* _Source information_
---------------
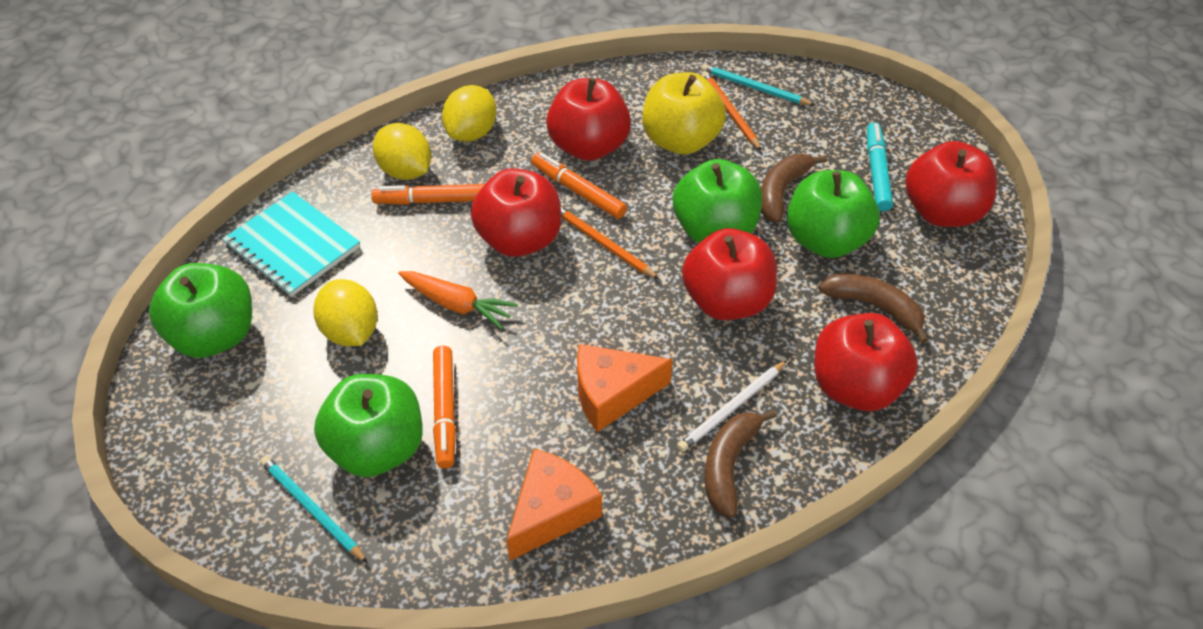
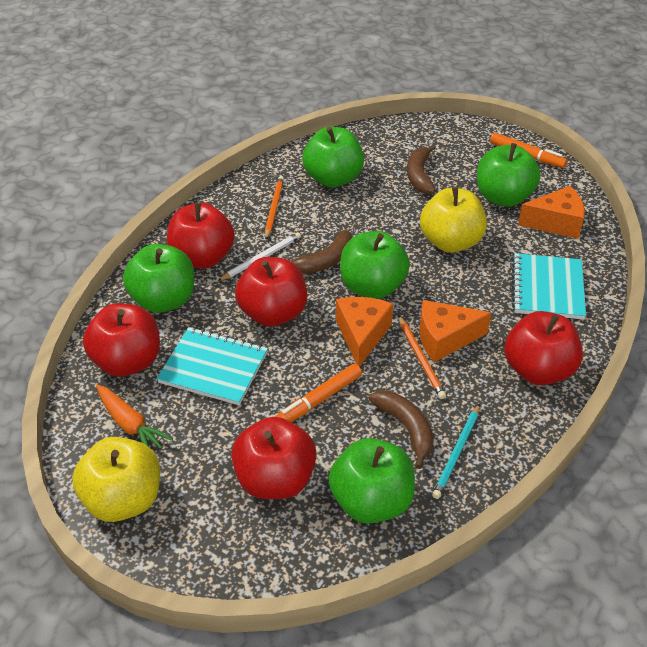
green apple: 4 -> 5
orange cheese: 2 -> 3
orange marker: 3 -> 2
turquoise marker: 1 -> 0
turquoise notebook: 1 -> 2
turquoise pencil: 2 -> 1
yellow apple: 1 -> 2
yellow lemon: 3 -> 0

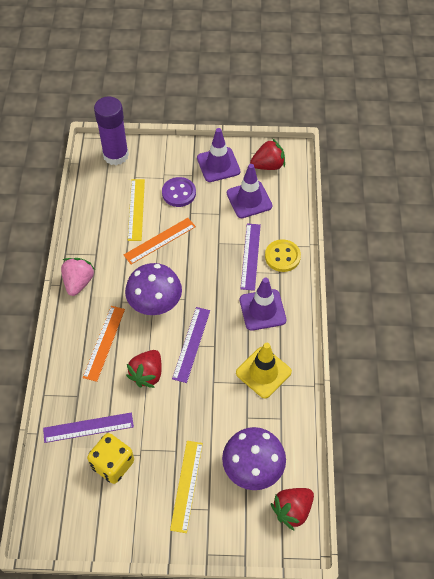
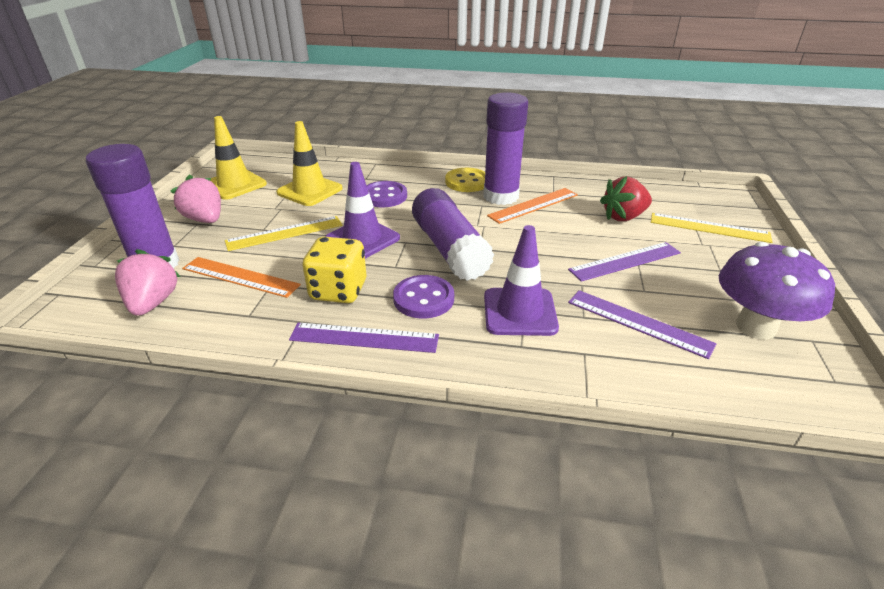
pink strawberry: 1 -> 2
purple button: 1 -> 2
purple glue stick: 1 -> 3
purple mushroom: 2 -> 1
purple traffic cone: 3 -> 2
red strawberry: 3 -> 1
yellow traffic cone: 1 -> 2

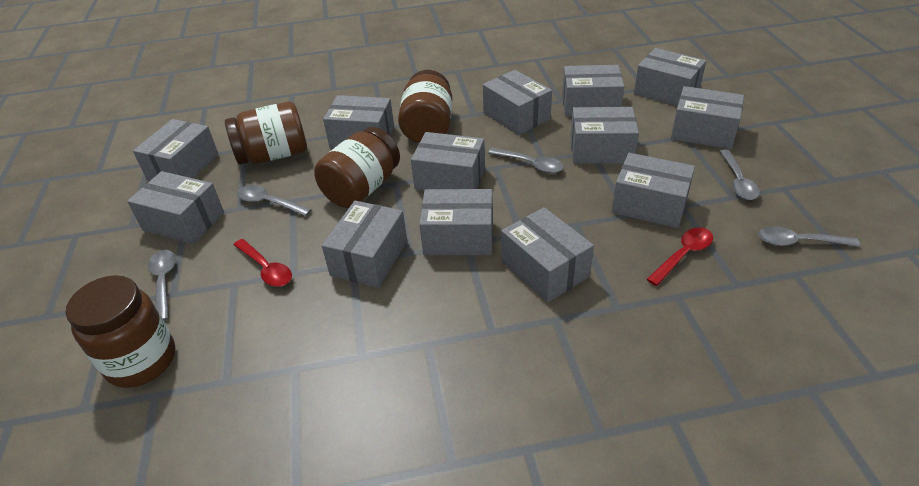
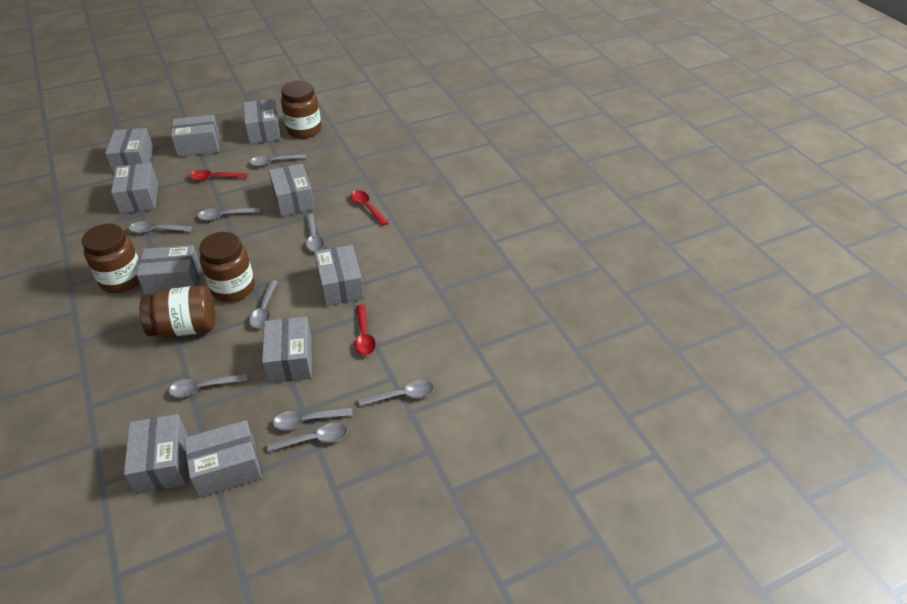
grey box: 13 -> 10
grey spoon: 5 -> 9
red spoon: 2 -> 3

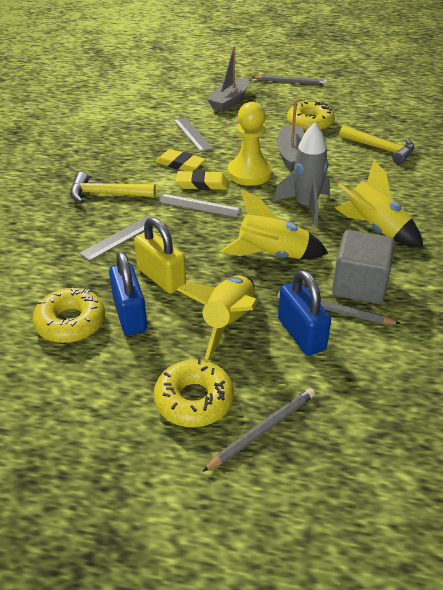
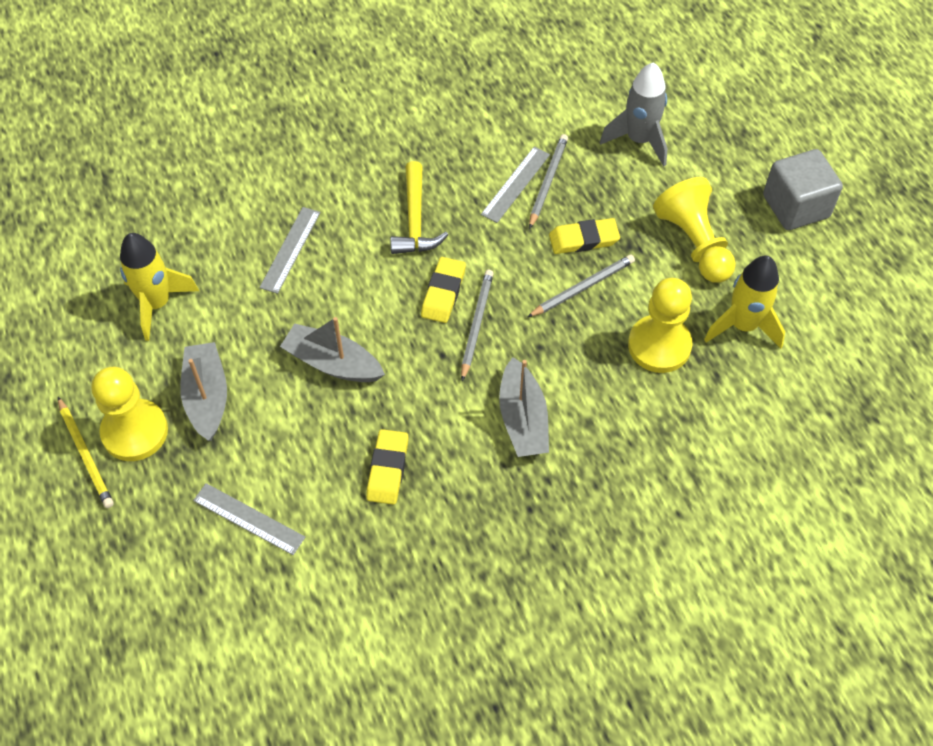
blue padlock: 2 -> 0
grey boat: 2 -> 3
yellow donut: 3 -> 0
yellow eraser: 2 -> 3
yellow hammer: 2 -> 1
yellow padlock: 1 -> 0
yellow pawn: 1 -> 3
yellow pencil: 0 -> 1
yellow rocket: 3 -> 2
---------------
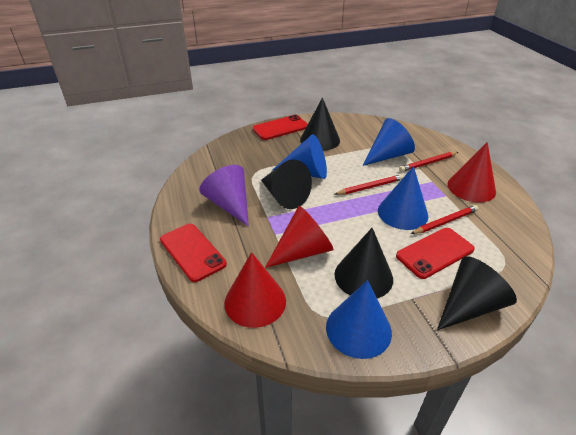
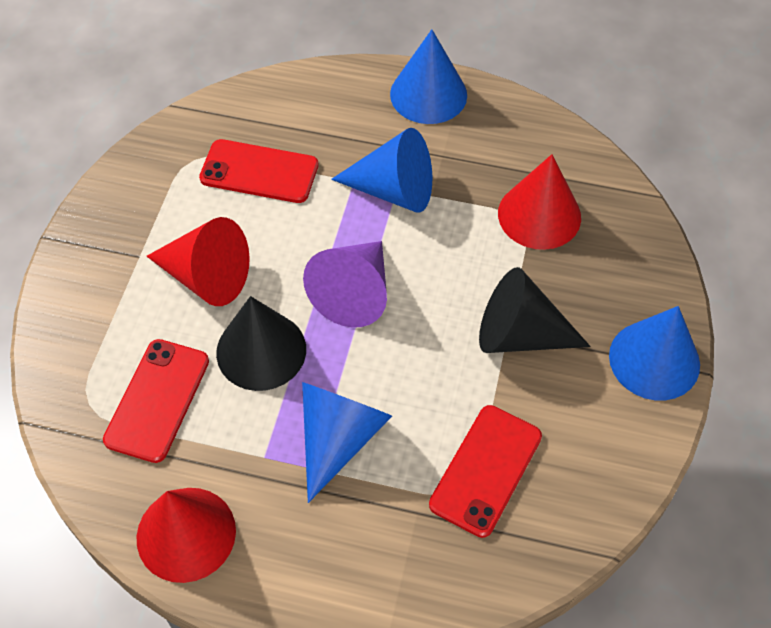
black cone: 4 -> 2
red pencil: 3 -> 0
---------------
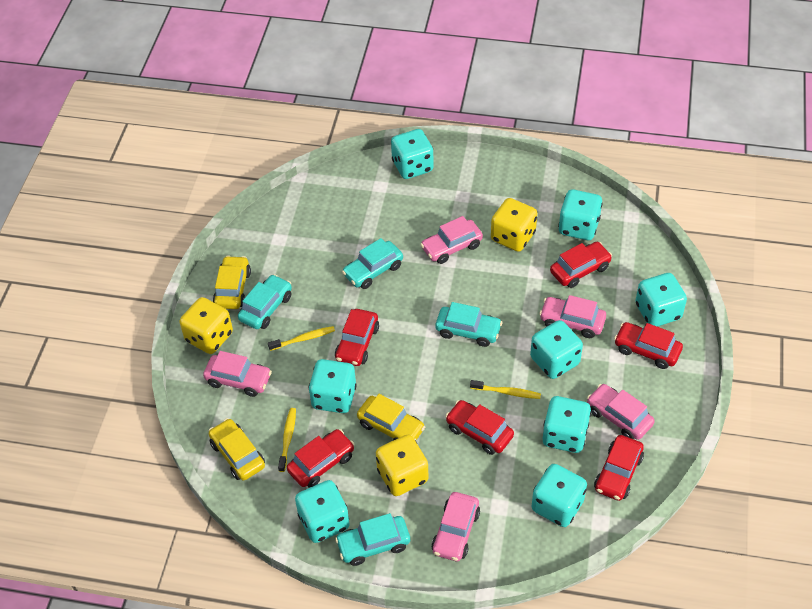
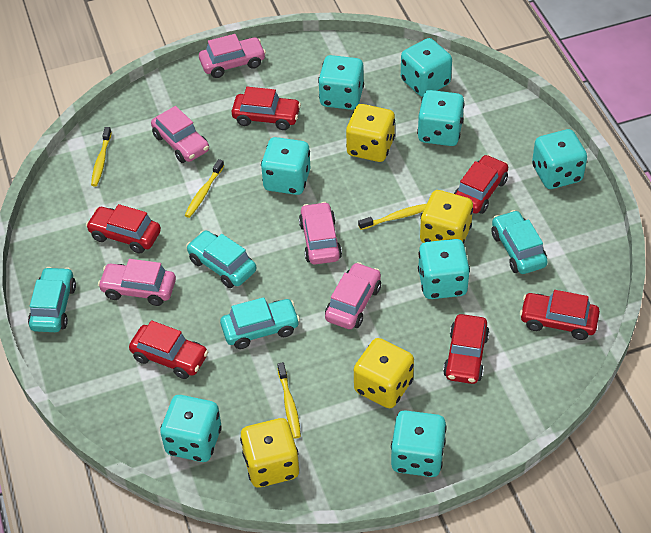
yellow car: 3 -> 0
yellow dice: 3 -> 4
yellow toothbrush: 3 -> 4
---------------
* _Your instructions_
Copy everything above from the line holding "green apple: 4 -> 5" down to the line holding "yellow rocket: 3 -> 2", both ends included, exactly as it stands and without the pictures.

* _Finished task_
green apple: 4 -> 5
orange cheese: 2 -> 3
orange marker: 3 -> 2
turquoise marker: 1 -> 0
turquoise notebook: 1 -> 2
turquoise pencil: 2 -> 1
yellow apple: 1 -> 2
yellow lemon: 3 -> 0

pink strawberry: 1 -> 2
purple button: 1 -> 2
purple glue stick: 1 -> 3
purple mushroom: 2 -> 1
purple traffic cone: 3 -> 2
red strawberry: 3 -> 1
yellow traffic cone: 1 -> 2

grey box: 13 -> 10
grey spoon: 5 -> 9
red spoon: 2 -> 3

blue padlock: 2 -> 0
grey boat: 2 -> 3
yellow donut: 3 -> 0
yellow eraser: 2 -> 3
yellow hammer: 2 -> 1
yellow padlock: 1 -> 0
yellow pawn: 1 -> 3
yellow pencil: 0 -> 1
yellow rocket: 3 -> 2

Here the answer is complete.